◆ Problem requirements ◆
In the entries that follow, the line with "purple square: moved 3 px up" opens the range and the line with "cyan triangle: rotated" closes it; repeat that range exactly, both lines included.
[Data records — start]
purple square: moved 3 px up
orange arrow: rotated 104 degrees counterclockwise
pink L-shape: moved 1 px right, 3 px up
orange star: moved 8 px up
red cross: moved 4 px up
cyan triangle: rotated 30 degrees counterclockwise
[Data records — finish]
[Data records — start]
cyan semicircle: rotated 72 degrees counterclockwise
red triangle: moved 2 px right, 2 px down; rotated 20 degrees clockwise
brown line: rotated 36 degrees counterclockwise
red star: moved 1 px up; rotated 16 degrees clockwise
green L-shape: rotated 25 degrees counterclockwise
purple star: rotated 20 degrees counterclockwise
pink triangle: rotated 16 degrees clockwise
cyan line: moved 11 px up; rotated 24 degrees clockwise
[Data records — finish]
◆ Problem solution ◆
purple square: moved 3 px up
orange arrow: rotated 104 degrees counterclockwise
pink L-shape: moved 1 px right, 3 px up
orange star: moved 8 px up
red cross: moved 4 px up
cyan triangle: rotated 30 degrees counterclockwise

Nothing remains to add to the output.